The answer is every line in the data below that contains the word "turned".

--- DATASET RECORDS ---

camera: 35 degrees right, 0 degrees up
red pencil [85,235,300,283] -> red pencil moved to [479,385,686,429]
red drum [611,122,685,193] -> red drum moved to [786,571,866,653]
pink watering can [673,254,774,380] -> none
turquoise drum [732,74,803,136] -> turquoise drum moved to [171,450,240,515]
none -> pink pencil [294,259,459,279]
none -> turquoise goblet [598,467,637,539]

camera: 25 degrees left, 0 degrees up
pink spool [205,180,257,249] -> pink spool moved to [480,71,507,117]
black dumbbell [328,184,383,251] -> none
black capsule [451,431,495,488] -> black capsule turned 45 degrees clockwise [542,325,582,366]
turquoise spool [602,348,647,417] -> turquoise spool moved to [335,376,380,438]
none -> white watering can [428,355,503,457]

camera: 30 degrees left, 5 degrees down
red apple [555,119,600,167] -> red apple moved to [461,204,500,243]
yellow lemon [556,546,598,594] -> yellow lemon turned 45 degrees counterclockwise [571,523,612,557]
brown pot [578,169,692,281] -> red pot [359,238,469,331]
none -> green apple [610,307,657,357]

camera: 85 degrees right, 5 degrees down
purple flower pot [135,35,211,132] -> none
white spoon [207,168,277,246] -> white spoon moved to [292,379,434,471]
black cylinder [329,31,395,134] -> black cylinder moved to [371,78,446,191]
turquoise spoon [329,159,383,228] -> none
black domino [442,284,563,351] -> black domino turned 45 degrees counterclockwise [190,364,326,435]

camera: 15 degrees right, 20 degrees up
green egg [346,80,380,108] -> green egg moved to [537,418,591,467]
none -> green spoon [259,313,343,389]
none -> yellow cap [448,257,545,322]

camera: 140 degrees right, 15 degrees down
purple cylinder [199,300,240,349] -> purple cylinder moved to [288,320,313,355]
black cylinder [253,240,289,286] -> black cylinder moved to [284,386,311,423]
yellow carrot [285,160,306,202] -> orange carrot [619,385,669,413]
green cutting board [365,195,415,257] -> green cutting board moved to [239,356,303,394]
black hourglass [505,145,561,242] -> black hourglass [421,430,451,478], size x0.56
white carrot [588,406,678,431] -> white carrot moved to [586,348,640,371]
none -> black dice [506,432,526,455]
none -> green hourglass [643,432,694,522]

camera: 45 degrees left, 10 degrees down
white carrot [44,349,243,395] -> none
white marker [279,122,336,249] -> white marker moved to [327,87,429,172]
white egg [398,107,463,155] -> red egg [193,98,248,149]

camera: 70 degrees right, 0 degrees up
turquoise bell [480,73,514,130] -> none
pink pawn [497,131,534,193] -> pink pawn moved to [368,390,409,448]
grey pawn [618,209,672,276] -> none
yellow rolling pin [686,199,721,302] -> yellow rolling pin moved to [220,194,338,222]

---

COMPLETED EXERCISE
black capsule [451,431,495,488] -> black capsule turned 45 degrees clockwise [542,325,582,366]
yellow lemon [556,546,598,594] -> yellow lemon turned 45 degrees counterclockwise [571,523,612,557]
black domino [442,284,563,351] -> black domino turned 45 degrees counterclockwise [190,364,326,435]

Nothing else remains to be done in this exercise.